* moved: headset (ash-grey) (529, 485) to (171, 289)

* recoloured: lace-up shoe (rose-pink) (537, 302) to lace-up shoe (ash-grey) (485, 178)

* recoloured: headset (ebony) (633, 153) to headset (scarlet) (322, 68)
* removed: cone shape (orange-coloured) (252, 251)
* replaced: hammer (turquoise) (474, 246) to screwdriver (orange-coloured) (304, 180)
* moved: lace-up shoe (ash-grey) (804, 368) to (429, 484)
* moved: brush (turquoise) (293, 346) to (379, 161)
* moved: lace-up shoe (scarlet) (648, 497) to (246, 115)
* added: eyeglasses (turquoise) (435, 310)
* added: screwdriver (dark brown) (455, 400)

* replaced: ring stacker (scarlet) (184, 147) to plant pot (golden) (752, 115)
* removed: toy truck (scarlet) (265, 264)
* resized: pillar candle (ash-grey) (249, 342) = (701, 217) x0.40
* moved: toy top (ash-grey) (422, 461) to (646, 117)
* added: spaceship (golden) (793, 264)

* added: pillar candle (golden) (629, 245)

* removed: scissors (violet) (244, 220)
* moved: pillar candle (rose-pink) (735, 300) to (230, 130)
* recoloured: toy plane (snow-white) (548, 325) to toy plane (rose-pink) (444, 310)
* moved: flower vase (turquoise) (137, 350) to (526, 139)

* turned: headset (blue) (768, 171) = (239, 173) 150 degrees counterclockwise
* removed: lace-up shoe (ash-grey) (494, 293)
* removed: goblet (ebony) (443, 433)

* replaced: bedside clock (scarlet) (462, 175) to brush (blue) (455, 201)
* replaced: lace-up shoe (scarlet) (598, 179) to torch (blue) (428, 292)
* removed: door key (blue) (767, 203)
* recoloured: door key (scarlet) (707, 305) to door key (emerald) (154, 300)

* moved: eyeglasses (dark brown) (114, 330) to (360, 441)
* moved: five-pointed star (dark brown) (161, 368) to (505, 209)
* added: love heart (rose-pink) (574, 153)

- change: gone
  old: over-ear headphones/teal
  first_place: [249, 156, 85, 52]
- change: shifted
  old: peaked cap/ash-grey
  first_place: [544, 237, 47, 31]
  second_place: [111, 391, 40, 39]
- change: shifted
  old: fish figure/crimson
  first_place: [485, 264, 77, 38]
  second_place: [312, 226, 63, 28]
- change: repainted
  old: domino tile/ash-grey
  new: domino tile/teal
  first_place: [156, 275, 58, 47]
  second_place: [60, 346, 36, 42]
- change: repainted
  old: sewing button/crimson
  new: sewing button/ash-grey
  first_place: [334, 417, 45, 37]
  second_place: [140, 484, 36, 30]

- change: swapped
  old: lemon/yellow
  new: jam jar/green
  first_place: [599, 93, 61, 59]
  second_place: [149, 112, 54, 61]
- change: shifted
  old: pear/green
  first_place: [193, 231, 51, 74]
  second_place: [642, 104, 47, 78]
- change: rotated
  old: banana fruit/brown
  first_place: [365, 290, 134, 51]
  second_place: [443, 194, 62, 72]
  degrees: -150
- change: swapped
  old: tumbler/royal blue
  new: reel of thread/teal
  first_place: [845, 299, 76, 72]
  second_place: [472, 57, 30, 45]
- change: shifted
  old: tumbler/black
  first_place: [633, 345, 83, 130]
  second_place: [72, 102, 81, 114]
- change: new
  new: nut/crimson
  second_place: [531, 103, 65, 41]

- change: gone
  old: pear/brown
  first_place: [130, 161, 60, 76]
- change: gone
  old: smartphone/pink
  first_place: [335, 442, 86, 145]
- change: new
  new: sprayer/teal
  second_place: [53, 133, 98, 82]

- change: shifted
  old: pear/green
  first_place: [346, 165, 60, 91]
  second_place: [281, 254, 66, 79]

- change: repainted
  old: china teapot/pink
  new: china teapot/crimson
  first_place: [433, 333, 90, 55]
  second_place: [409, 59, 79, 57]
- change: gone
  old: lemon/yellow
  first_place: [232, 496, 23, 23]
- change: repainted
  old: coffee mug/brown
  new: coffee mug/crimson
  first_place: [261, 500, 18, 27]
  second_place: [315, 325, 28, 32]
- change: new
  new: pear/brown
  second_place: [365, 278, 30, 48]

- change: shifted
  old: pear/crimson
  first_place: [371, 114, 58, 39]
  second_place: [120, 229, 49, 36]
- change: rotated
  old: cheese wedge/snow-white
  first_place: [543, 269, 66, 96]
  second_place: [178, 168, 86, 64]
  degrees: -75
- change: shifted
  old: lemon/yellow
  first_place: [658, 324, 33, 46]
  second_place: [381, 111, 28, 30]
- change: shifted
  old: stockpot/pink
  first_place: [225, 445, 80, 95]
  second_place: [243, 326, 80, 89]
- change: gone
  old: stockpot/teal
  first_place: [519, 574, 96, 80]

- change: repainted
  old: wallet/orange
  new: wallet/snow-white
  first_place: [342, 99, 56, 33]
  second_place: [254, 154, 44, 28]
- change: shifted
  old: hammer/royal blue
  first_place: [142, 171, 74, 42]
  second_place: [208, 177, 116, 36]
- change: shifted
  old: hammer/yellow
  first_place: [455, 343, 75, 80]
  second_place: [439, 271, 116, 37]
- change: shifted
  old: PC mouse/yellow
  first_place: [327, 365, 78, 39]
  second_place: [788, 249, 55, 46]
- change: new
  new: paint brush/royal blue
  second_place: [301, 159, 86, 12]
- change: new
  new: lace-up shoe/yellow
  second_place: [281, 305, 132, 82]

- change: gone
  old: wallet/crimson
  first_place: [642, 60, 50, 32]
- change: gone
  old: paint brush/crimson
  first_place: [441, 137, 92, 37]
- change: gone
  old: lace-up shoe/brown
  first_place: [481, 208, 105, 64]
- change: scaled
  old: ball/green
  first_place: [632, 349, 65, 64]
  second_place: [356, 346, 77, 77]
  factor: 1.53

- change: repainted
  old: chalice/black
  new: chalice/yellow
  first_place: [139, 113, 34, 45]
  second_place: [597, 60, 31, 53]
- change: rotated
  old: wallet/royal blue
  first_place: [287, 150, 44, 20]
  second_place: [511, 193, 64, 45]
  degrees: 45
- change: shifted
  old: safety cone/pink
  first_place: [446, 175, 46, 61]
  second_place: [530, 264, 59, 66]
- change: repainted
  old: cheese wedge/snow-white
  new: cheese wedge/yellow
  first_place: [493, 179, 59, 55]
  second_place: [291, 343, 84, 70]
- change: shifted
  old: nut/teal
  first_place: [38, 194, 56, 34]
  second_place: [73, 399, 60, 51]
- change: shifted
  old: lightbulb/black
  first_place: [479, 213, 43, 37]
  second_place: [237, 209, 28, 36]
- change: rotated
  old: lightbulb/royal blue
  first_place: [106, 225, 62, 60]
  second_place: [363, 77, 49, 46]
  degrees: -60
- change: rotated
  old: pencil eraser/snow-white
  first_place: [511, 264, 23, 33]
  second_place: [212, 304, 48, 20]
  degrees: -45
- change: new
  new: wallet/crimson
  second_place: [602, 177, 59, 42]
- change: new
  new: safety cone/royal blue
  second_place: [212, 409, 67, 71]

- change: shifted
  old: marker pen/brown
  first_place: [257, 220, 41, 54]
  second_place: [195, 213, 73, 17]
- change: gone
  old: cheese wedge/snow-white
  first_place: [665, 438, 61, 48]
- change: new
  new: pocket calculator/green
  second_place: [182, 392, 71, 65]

########################################

Your task is to transcribe the listing above in full and exactly.

• [SOLUTION BELOW]:
* moved: headset (ash-grey) (529, 485) to (171, 289)

* recoloured: lace-up shoe (rose-pink) (537, 302) to lace-up shoe (ash-grey) (485, 178)

* recoloured: headset (ebony) (633, 153) to headset (scarlet) (322, 68)
* removed: cone shape (orange-coloured) (252, 251)
* replaced: hammer (turquoise) (474, 246) to screwdriver (orange-coloured) (304, 180)
* moved: lace-up shoe (ash-grey) (804, 368) to (429, 484)
* moved: brush (turquoise) (293, 346) to (379, 161)
* moved: lace-up shoe (scarlet) (648, 497) to (246, 115)
* added: eyeglasses (turquoise) (435, 310)
* added: screwdriver (dark brown) (455, 400)

* replaced: ring stacker (scarlet) (184, 147) to plant pot (golden) (752, 115)
* removed: toy truck (scarlet) (265, 264)
* resized: pillar candle (ash-grey) (249, 342) = (701, 217) x0.40
* moved: toy top (ash-grey) (422, 461) to (646, 117)
* added: spaceship (golden) (793, 264)

* added: pillar candle (golden) (629, 245)

* removed: scissors (violet) (244, 220)
* moved: pillar candle (rose-pink) (735, 300) to (230, 130)
* recoloured: toy plane (snow-white) (548, 325) to toy plane (rose-pink) (444, 310)
* moved: flower vase (turquoise) (137, 350) to (526, 139)

* turned: headset (blue) (768, 171) = (239, 173) 150 degrees counterclockwise
* removed: lace-up shoe (ash-grey) (494, 293)
* removed: goblet (ebony) (443, 433)

* replaced: bedside clock (scarlet) (462, 175) to brush (blue) (455, 201)
* replaced: lace-up shoe (scarlet) (598, 179) to torch (blue) (428, 292)
* removed: door key (blue) (767, 203)
* recoloured: door key (scarlet) (707, 305) to door key (emerald) (154, 300)

* moved: eyeglasses (dark brown) (114, 330) to (360, 441)
* moved: five-pointed star (dark brown) (161, 368) to (505, 209)
* added: love heart (rose-pink) (574, 153)

- change: gone
  old: over-ear headphones/teal
  first_place: [249, 156, 85, 52]
- change: shifted
  old: peaked cap/ash-grey
  first_place: [544, 237, 47, 31]
  second_place: [111, 391, 40, 39]
- change: shifted
  old: fish figure/crimson
  first_place: [485, 264, 77, 38]
  second_place: [312, 226, 63, 28]
- change: repainted
  old: domino tile/ash-grey
  new: domino tile/teal
  first_place: [156, 275, 58, 47]
  second_place: [60, 346, 36, 42]
- change: repainted
  old: sewing button/crimson
  new: sewing button/ash-grey
  first_place: [334, 417, 45, 37]
  second_place: [140, 484, 36, 30]

- change: swapped
  old: lemon/yellow
  new: jam jar/green
  first_place: [599, 93, 61, 59]
  second_place: [149, 112, 54, 61]
- change: shifted
  old: pear/green
  first_place: [193, 231, 51, 74]
  second_place: [642, 104, 47, 78]
- change: rotated
  old: banana fruit/brown
  first_place: [365, 290, 134, 51]
  second_place: [443, 194, 62, 72]
  degrees: -150
- change: swapped
  old: tumbler/royal blue
  new: reel of thread/teal
  first_place: [845, 299, 76, 72]
  second_place: [472, 57, 30, 45]
- change: shifted
  old: tumbler/black
  first_place: [633, 345, 83, 130]
  second_place: [72, 102, 81, 114]
- change: new
  new: nut/crimson
  second_place: [531, 103, 65, 41]

- change: gone
  old: pear/brown
  first_place: [130, 161, 60, 76]
- change: gone
  old: smartphone/pink
  first_place: [335, 442, 86, 145]
- change: new
  new: sprayer/teal
  second_place: [53, 133, 98, 82]

- change: shifted
  old: pear/green
  first_place: [346, 165, 60, 91]
  second_place: [281, 254, 66, 79]

- change: repainted
  old: china teapot/pink
  new: china teapot/crimson
  first_place: [433, 333, 90, 55]
  second_place: [409, 59, 79, 57]
- change: gone
  old: lemon/yellow
  first_place: [232, 496, 23, 23]
- change: repainted
  old: coffee mug/brown
  new: coffee mug/crimson
  first_place: [261, 500, 18, 27]
  second_place: [315, 325, 28, 32]
- change: new
  new: pear/brown
  second_place: [365, 278, 30, 48]

- change: shifted
  old: pear/crimson
  first_place: [371, 114, 58, 39]
  second_place: [120, 229, 49, 36]
- change: rotated
  old: cheese wedge/snow-white
  first_place: [543, 269, 66, 96]
  second_place: [178, 168, 86, 64]
  degrees: -75
- change: shifted
  old: lemon/yellow
  first_place: [658, 324, 33, 46]
  second_place: [381, 111, 28, 30]
- change: shifted
  old: stockpot/pink
  first_place: [225, 445, 80, 95]
  second_place: [243, 326, 80, 89]
- change: gone
  old: stockpot/teal
  first_place: [519, 574, 96, 80]

- change: repainted
  old: wallet/orange
  new: wallet/snow-white
  first_place: [342, 99, 56, 33]
  second_place: [254, 154, 44, 28]
- change: shifted
  old: hammer/royal blue
  first_place: [142, 171, 74, 42]
  second_place: [208, 177, 116, 36]
- change: shifted
  old: hammer/yellow
  first_place: [455, 343, 75, 80]
  second_place: [439, 271, 116, 37]
- change: shifted
  old: PC mouse/yellow
  first_place: [327, 365, 78, 39]
  second_place: [788, 249, 55, 46]
- change: new
  new: paint brush/royal blue
  second_place: [301, 159, 86, 12]
- change: new
  new: lace-up shoe/yellow
  second_place: [281, 305, 132, 82]

- change: gone
  old: wallet/crimson
  first_place: [642, 60, 50, 32]
- change: gone
  old: paint brush/crimson
  first_place: [441, 137, 92, 37]
- change: gone
  old: lace-up shoe/brown
  first_place: [481, 208, 105, 64]
- change: scaled
  old: ball/green
  first_place: [632, 349, 65, 64]
  second_place: [356, 346, 77, 77]
  factor: 1.53

- change: repainted
  old: chalice/black
  new: chalice/yellow
  first_place: [139, 113, 34, 45]
  second_place: [597, 60, 31, 53]
- change: rotated
  old: wallet/royal blue
  first_place: [287, 150, 44, 20]
  second_place: [511, 193, 64, 45]
  degrees: 45
- change: shifted
  old: safety cone/pink
  first_place: [446, 175, 46, 61]
  second_place: [530, 264, 59, 66]
- change: repainted
  old: cheese wedge/snow-white
  new: cheese wedge/yellow
  first_place: [493, 179, 59, 55]
  second_place: [291, 343, 84, 70]
- change: shifted
  old: nut/teal
  first_place: [38, 194, 56, 34]
  second_place: [73, 399, 60, 51]
- change: shifted
  old: lightbulb/black
  first_place: [479, 213, 43, 37]
  second_place: [237, 209, 28, 36]
- change: rotated
  old: lightbulb/royal blue
  first_place: [106, 225, 62, 60]
  second_place: [363, 77, 49, 46]
  degrees: -60
- change: rotated
  old: pencil eraser/snow-white
  first_place: [511, 264, 23, 33]
  second_place: [212, 304, 48, 20]
  degrees: -45
- change: new
  new: wallet/crimson
  second_place: [602, 177, 59, 42]
- change: new
  new: safety cone/royal blue
  second_place: [212, 409, 67, 71]

- change: shifted
  old: marker pen/brown
  first_place: [257, 220, 41, 54]
  second_place: [195, 213, 73, 17]
- change: gone
  old: cheese wedge/snow-white
  first_place: [665, 438, 61, 48]
- change: new
  new: pocket calculator/green
  second_place: [182, 392, 71, 65]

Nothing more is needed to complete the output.